## EXERCISE
Please copy, exactly as they appear below, the lines from the one containing "U104 pin OB: N10 -> N9" through the one containing "U5: PC817 -> EL817".

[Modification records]
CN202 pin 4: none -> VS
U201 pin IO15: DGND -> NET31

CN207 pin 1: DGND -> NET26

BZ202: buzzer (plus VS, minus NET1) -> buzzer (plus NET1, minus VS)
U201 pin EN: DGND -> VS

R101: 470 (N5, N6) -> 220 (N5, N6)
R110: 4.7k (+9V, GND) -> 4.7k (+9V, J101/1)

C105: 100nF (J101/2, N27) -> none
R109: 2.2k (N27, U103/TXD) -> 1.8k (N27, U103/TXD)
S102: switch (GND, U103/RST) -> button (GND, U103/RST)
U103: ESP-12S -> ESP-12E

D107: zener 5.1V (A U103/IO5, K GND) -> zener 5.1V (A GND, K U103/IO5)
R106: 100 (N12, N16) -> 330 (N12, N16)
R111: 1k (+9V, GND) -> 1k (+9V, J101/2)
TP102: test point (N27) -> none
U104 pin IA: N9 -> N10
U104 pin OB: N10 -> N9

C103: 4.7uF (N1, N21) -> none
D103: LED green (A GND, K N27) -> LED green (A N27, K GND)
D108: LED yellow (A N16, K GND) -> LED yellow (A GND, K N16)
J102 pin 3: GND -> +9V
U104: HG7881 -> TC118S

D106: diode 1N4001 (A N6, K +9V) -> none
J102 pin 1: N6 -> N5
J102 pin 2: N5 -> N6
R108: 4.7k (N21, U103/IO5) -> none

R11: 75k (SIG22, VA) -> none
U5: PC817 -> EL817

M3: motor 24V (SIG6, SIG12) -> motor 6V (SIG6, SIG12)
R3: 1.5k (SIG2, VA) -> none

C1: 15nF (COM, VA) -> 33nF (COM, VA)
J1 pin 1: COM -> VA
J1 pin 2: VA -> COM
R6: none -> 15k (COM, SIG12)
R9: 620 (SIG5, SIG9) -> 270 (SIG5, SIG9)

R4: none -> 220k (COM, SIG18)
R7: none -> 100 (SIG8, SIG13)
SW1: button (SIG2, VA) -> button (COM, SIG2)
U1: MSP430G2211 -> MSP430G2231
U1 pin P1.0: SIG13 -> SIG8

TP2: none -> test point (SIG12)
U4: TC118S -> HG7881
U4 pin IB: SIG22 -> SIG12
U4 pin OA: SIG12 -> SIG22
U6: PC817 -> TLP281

## EXERCISE RESPONSE
U104 pin OB: N10 -> N9

C103: 4.7uF (N1, N21) -> none
D103: LED green (A GND, K N27) -> LED green (A N27, K GND)
D108: LED yellow (A N16, K GND) -> LED yellow (A GND, K N16)
J102 pin 3: GND -> +9V
U104: HG7881 -> TC118S

D106: diode 1N4001 (A N6, K +9V) -> none
J102 pin 1: N6 -> N5
J102 pin 2: N5 -> N6
R108: 4.7k (N21, U103/IO5) -> none

R11: 75k (SIG22, VA) -> none
U5: PC817 -> EL817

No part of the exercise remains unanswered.